• **What to do**: Wherever a picture appears, skip it and retype the rest of the data exactly.

Scene images with change listings
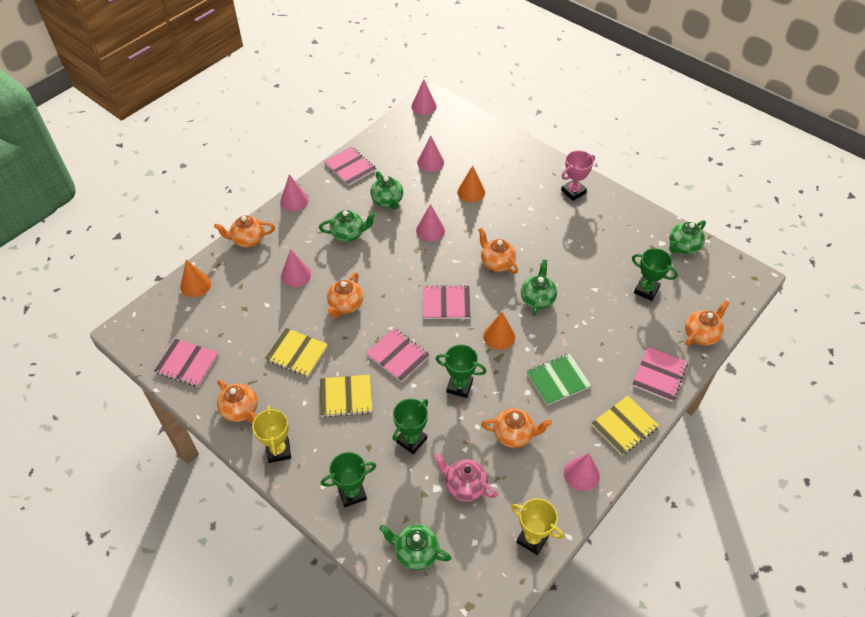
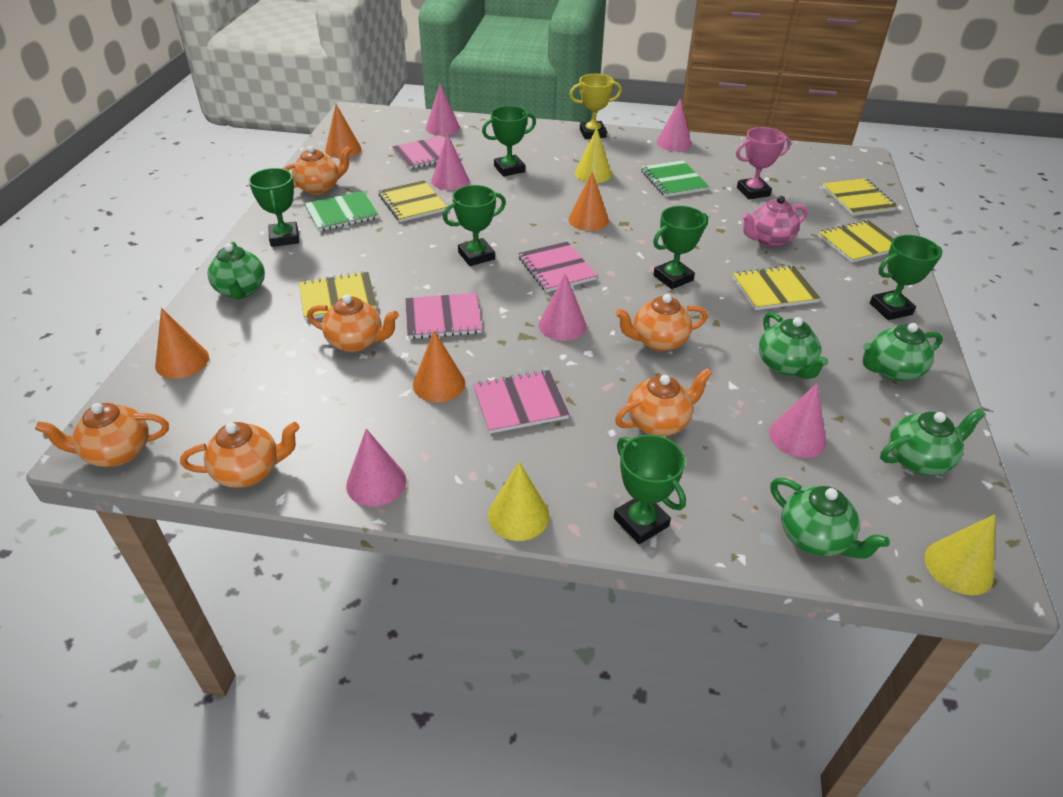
green notebook: 1 -> 2
green trophy: 4 -> 6
orange cone: 3 -> 4
pink notebook: 5 -> 4
yellow cone: 0 -> 3
yellow notebook: 3 -> 5
yellow trophy: 2 -> 1

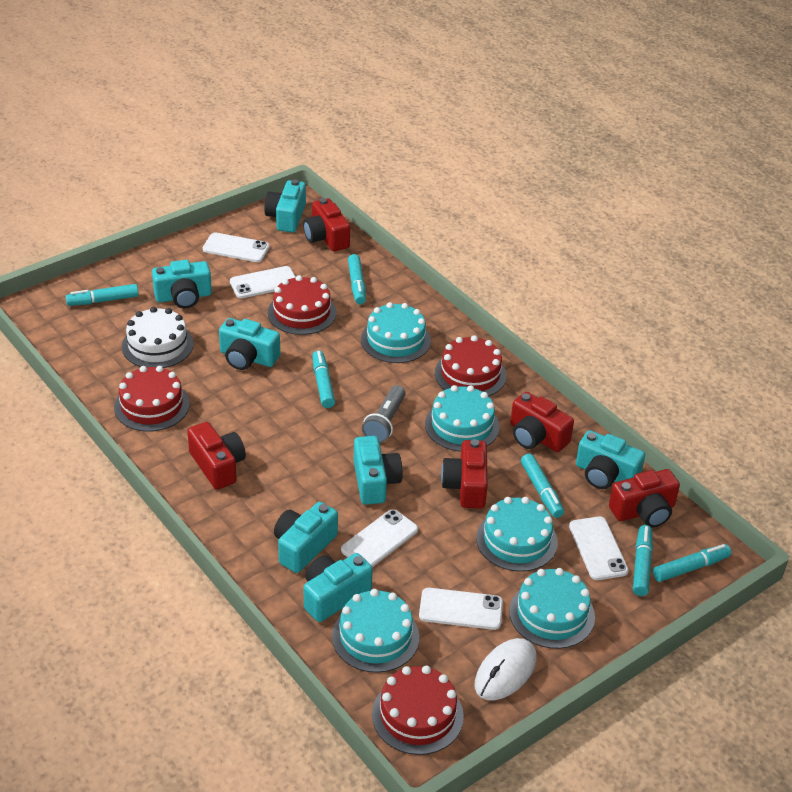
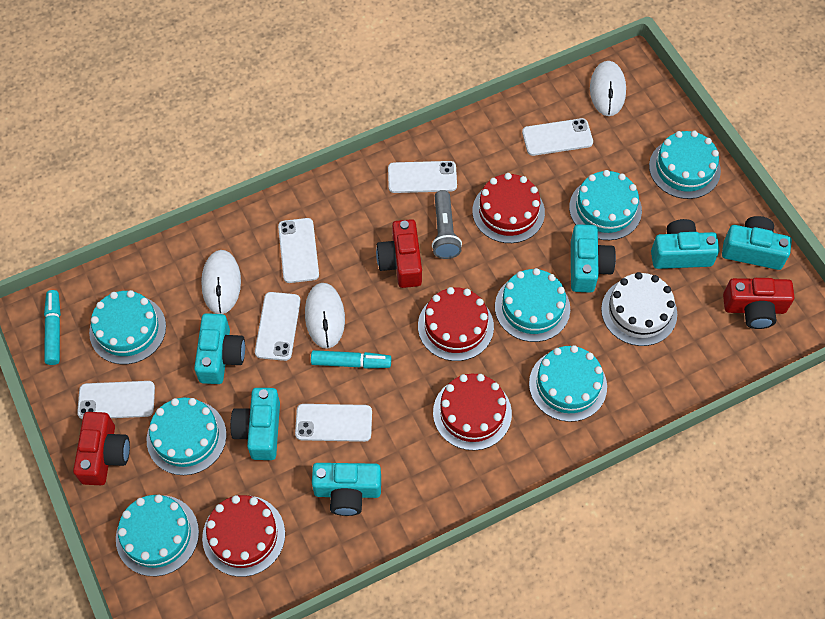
red camera: 5 -> 3
turquoise cake: 5 -> 7
turquoise camera: 7 -> 6
turquoise marker: 6 -> 2
white mouse: 1 -> 3
white phone: 5 -> 6

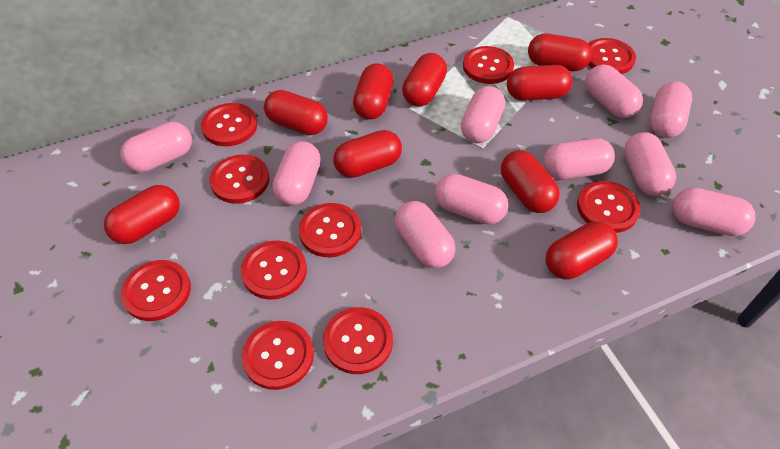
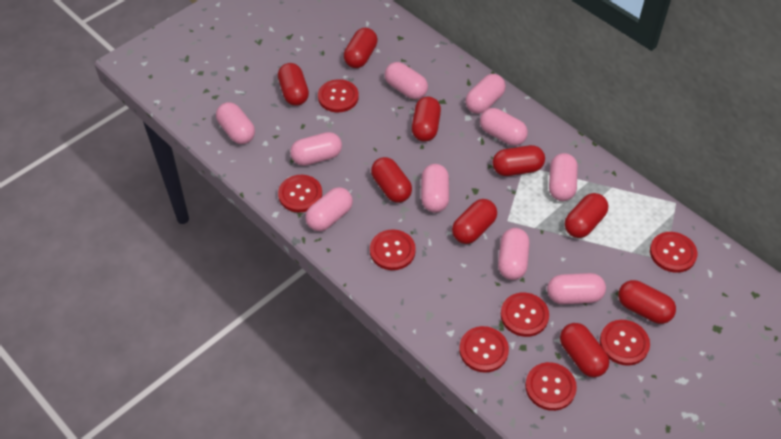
red button: 10 -> 8

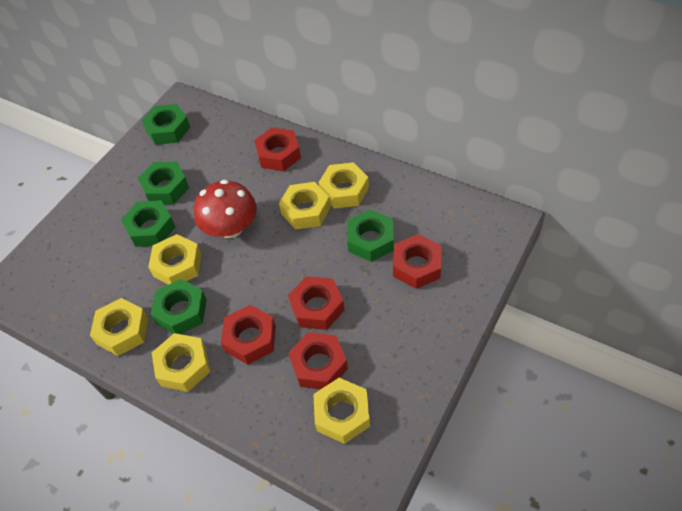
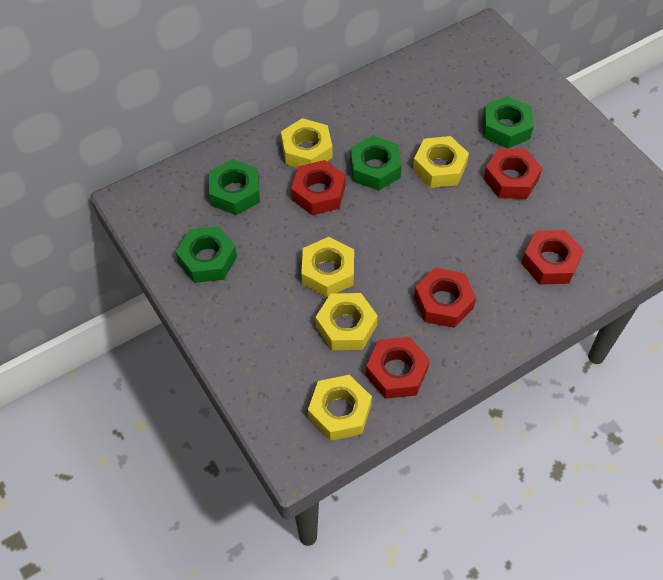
green nut: 5 -> 4
red mushroom: 1 -> 0
yellow nut: 6 -> 5

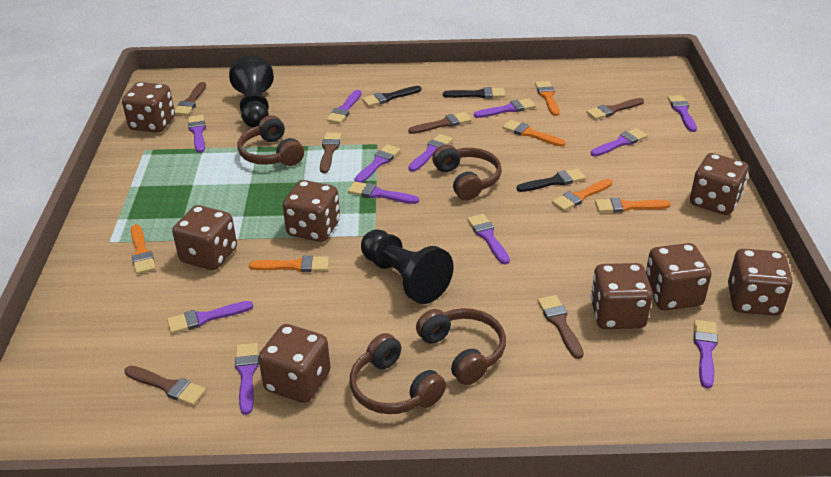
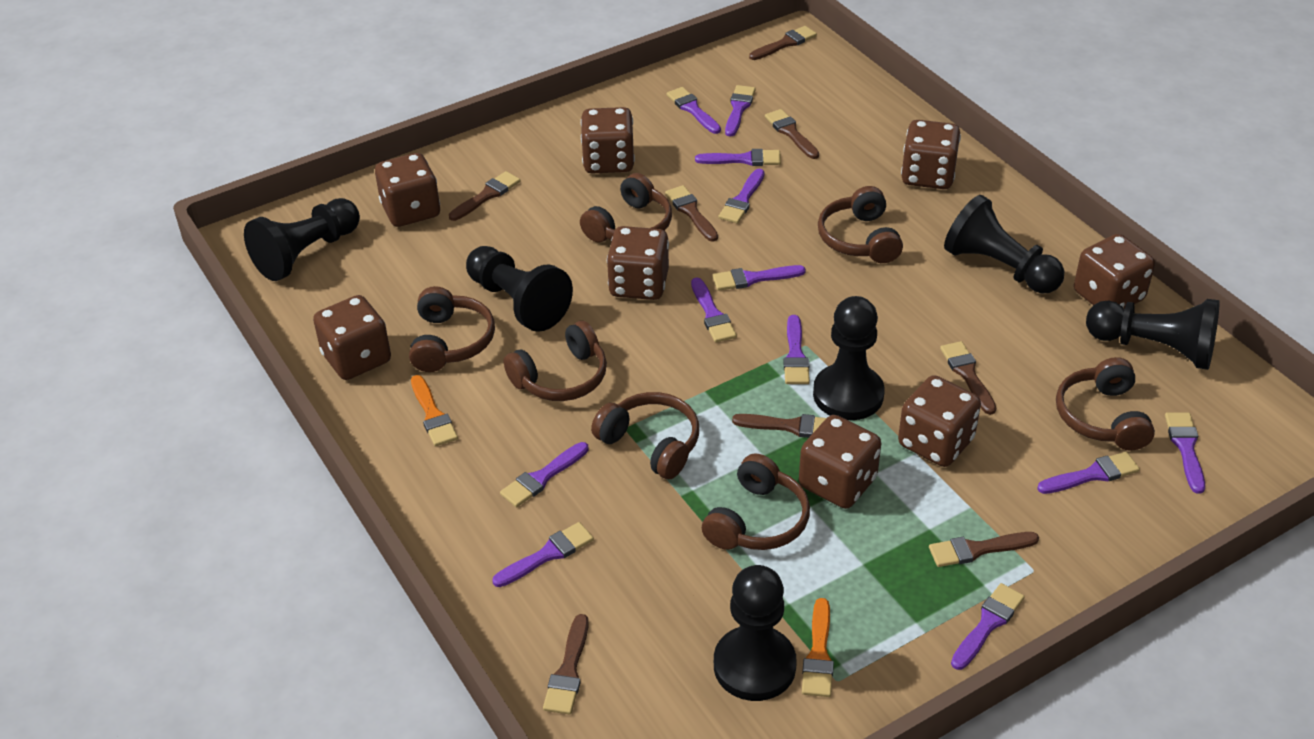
black brush: 3 -> 0
black pawn: 2 -> 6
brown brush: 6 -> 8
brown headphones: 4 -> 7
orange brush: 6 -> 2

• **Task solution**:
green notebook: 1 -> 2
green trophy: 4 -> 6
orange cone: 3 -> 4
pink notebook: 5 -> 4
yellow cone: 0 -> 3
yellow notebook: 3 -> 5
yellow trophy: 2 -> 1

red camera: 5 -> 3
turquoise cake: 5 -> 7
turquoise camera: 7 -> 6
turquoise marker: 6 -> 2
white mouse: 1 -> 3
white phone: 5 -> 6

red button: 10 -> 8

green nut: 5 -> 4
red mushroom: 1 -> 0
yellow nut: 6 -> 5

black brush: 3 -> 0
black pawn: 2 -> 6
brown brush: 6 -> 8
brown headphones: 4 -> 7
orange brush: 6 -> 2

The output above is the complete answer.